------ THE DATA

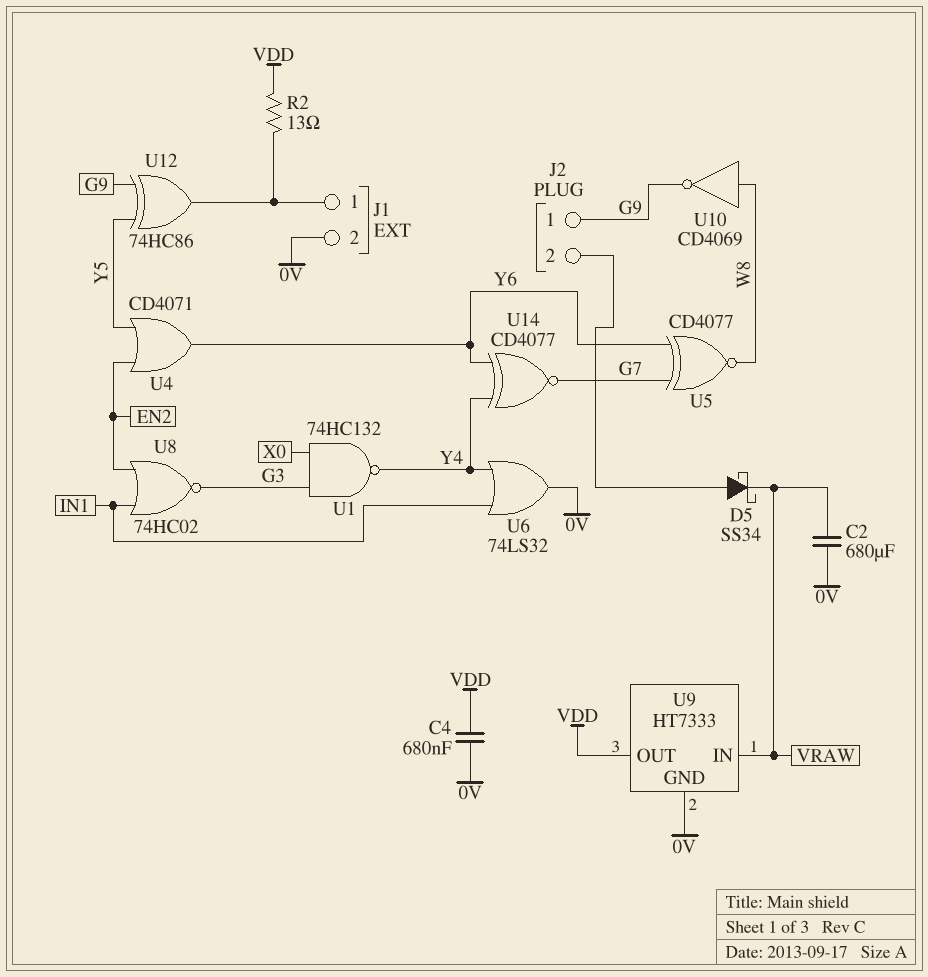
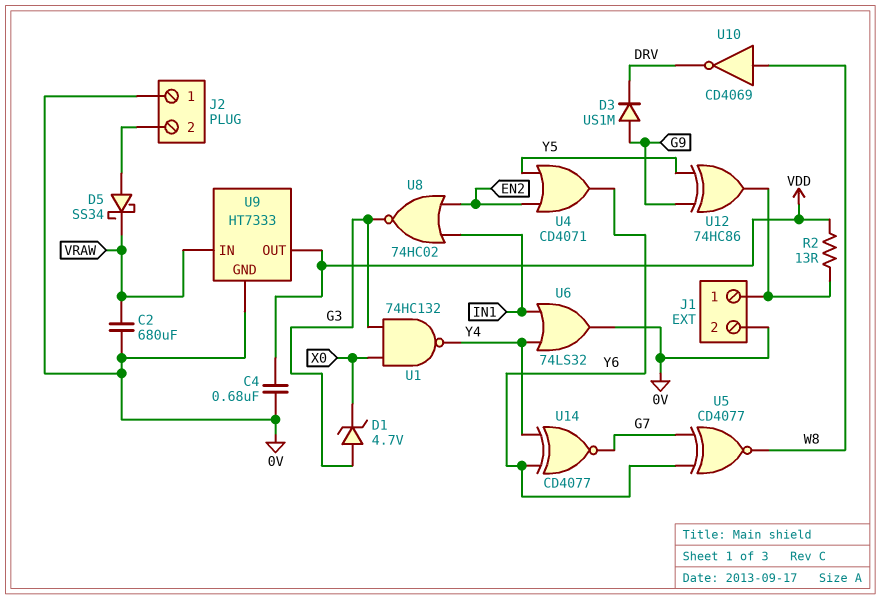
D1: none -> zener 4.7V (A G3, K X0)
D3: none -> diode US1M (A G9, K DRV)
J2 pin 1: G9 -> 0V
U10: NOT CD4069 (in W8, out G9) -> NOT CD4069 (in W8, out DRV)

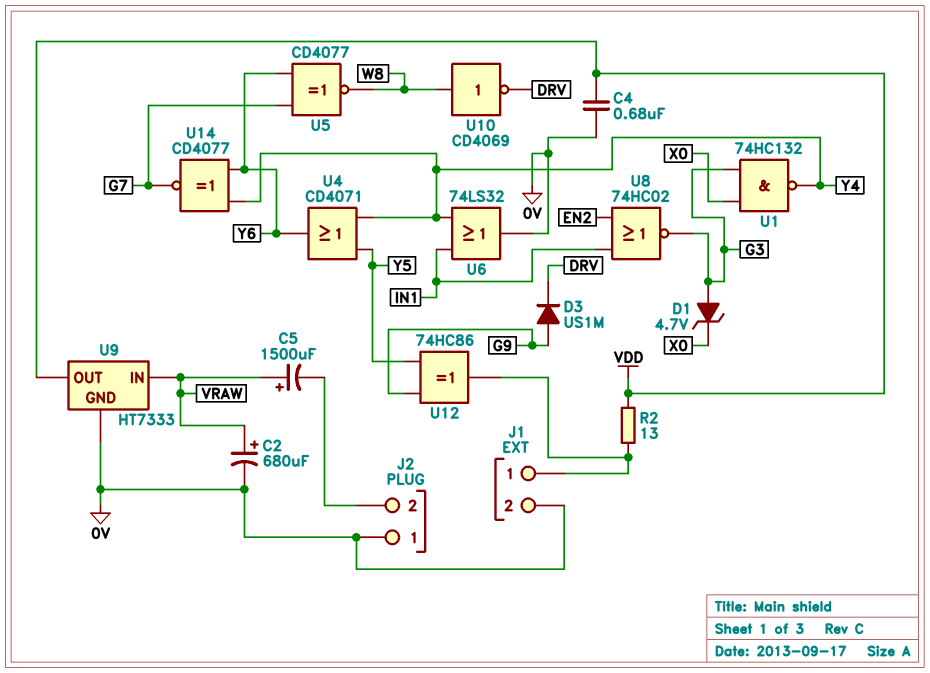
C2: 680uF (0V, VRAW) -> 680uF (plus VRAW, minus 0V)
C5: none -> 1500uF (plus VRAW, minus J2/2)
D5: schottky SS34 (A J2/2, K VRAW) -> none
U4: OR CD4071 (in EN2, in Y5, out Y6) -> OR CD4071 (in Y4, in Y5, out Y6)

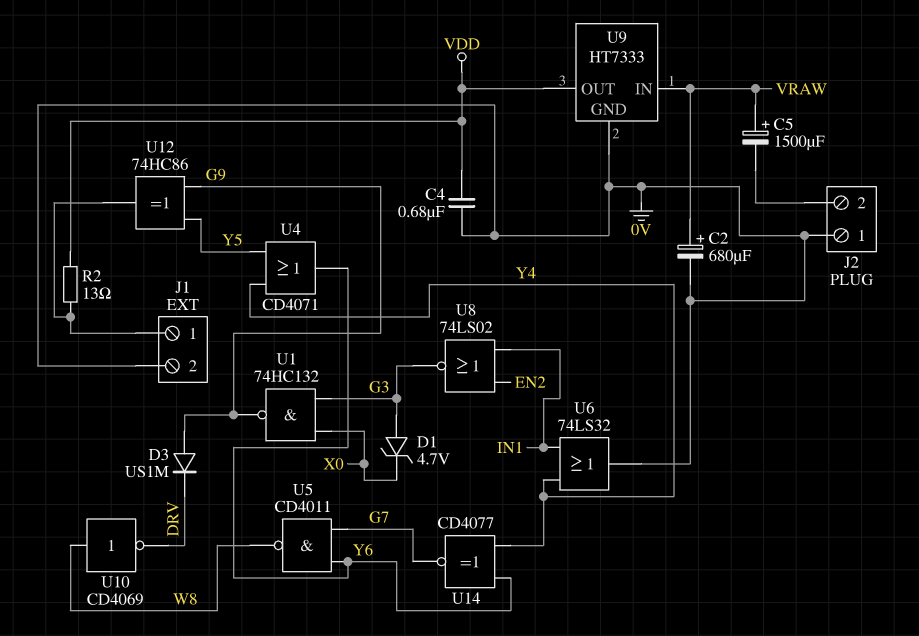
U1: NAND 74HC132 (in G3, in X0, out Y4) -> NAND 74HC132 (in G3, in X0, out G9)
U5: XNOR CD4077 (in G7, in Y6, out W8) -> NAND CD4011 (in G7, in Y6, out W8)
U8: NOR 74HC02 (in EN2, in IN1, out G3) -> NOR 74LS02 (in EN2, in IN1, out G3)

------------

» TRY IT
Find the line with "U10: NOT CD4069" and the line with "D5: schottky SS34 (A J2/2, K VRAW) -> none" in the records above. Copy both and all lines between them exactly, without pictures.

» ANSWER TO THE PROBLEM
U10: NOT CD4069 (in W8, out G9) -> NOT CD4069 (in W8, out DRV)

C2: 680uF (0V, VRAW) -> 680uF (plus VRAW, minus 0V)
C5: none -> 1500uF (plus VRAW, minus J2/2)
D5: schottky SS34 (A J2/2, K VRAW) -> none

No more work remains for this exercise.